■ Task goal:
All lines from the line containing "(251, 150) = (471, 179): blue" up to and including the last line of the listing below should be echoed exactly; no other lines belong in the response.

■ Dataset records:
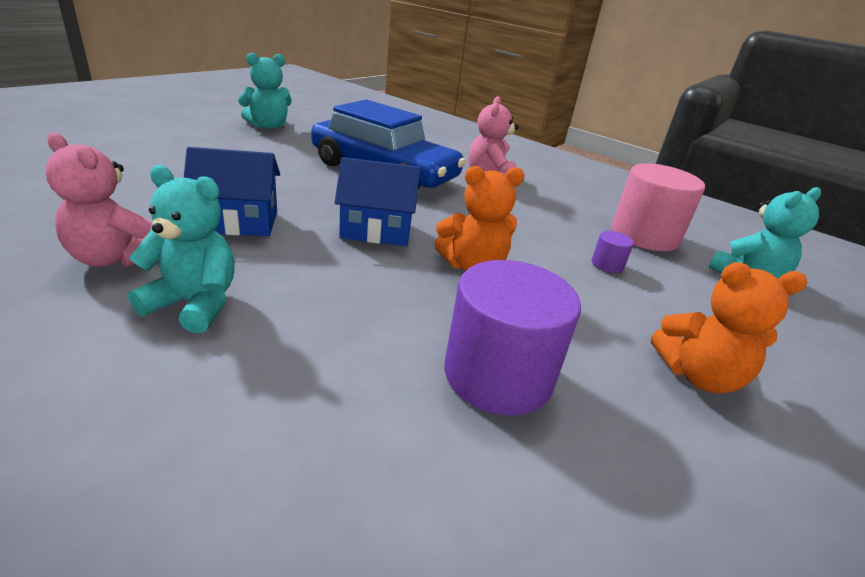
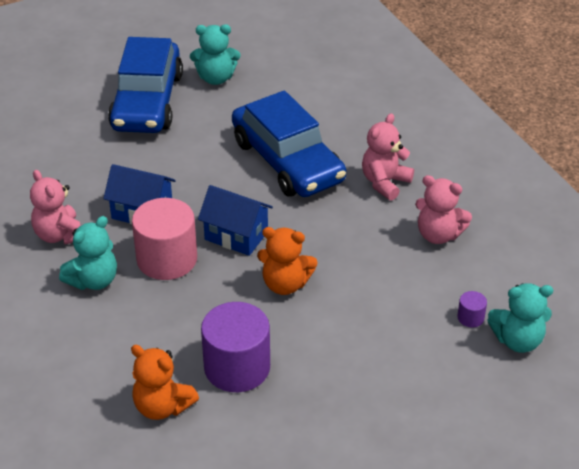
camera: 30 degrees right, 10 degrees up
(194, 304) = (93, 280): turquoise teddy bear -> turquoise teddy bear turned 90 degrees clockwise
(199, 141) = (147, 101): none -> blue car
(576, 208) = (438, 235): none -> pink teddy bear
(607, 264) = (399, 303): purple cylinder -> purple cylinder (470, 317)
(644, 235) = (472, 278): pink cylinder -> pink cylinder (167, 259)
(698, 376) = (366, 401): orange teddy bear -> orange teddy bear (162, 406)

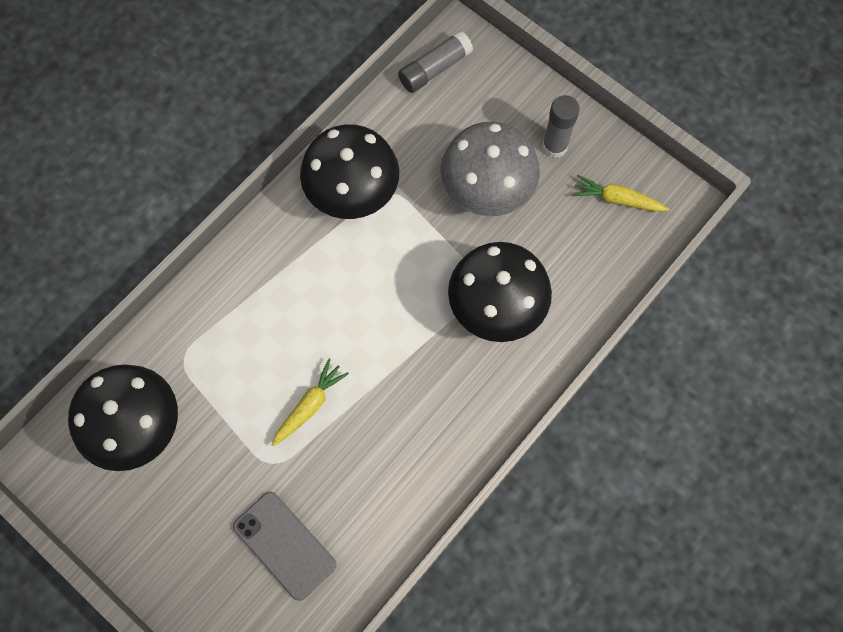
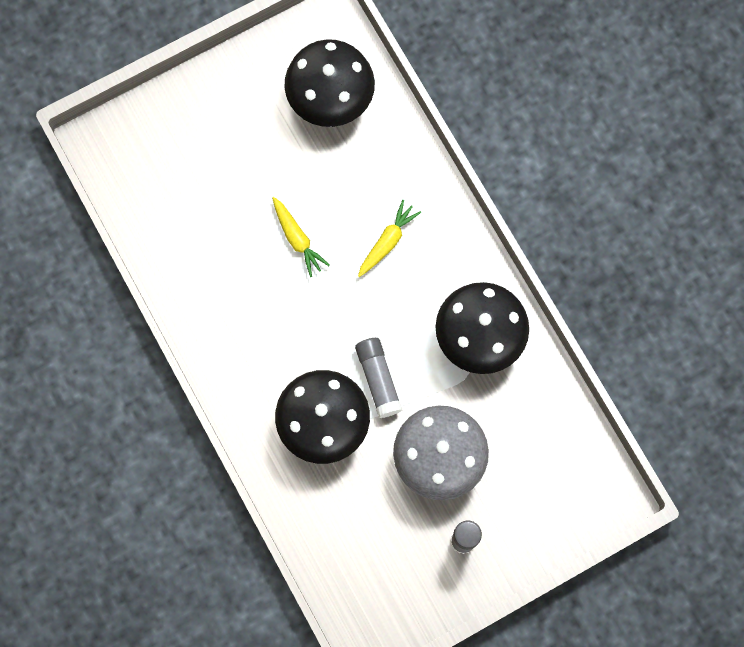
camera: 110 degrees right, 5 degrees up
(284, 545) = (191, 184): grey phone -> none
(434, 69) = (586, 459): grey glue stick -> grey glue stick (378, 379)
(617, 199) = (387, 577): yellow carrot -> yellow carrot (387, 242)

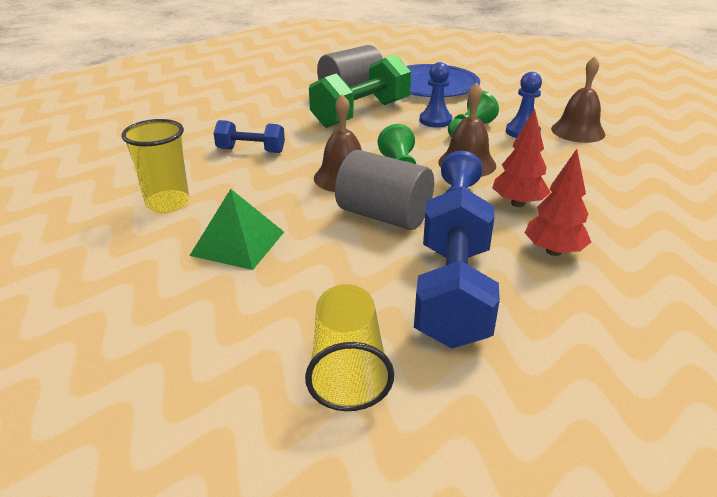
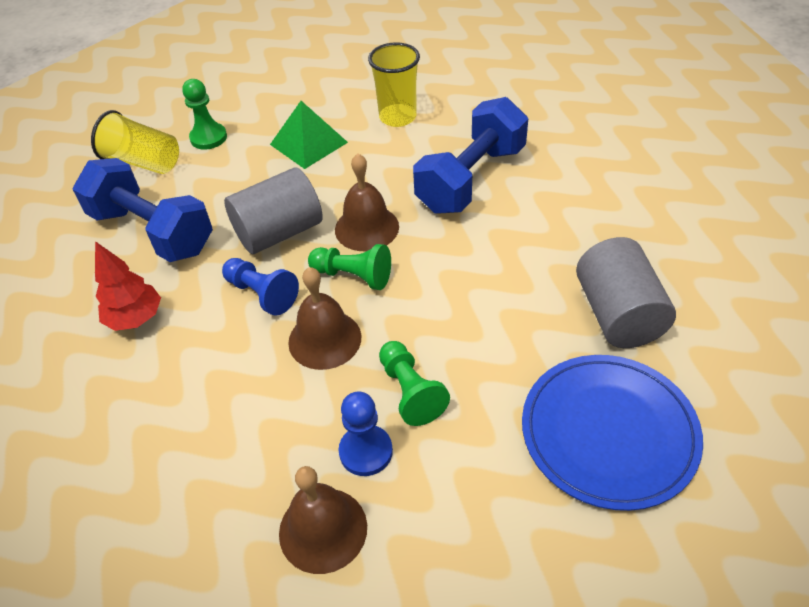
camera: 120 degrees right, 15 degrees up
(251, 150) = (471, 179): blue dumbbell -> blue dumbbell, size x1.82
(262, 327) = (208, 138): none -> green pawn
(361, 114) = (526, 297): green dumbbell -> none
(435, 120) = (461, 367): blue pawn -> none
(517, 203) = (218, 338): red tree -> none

■ Output of the task:
(251, 150) = (471, 179): blue dumbbell -> blue dumbbell, size x1.82
(262, 327) = (208, 138): none -> green pawn
(361, 114) = (526, 297): green dumbbell -> none
(435, 120) = (461, 367): blue pawn -> none
(517, 203) = (218, 338): red tree -> none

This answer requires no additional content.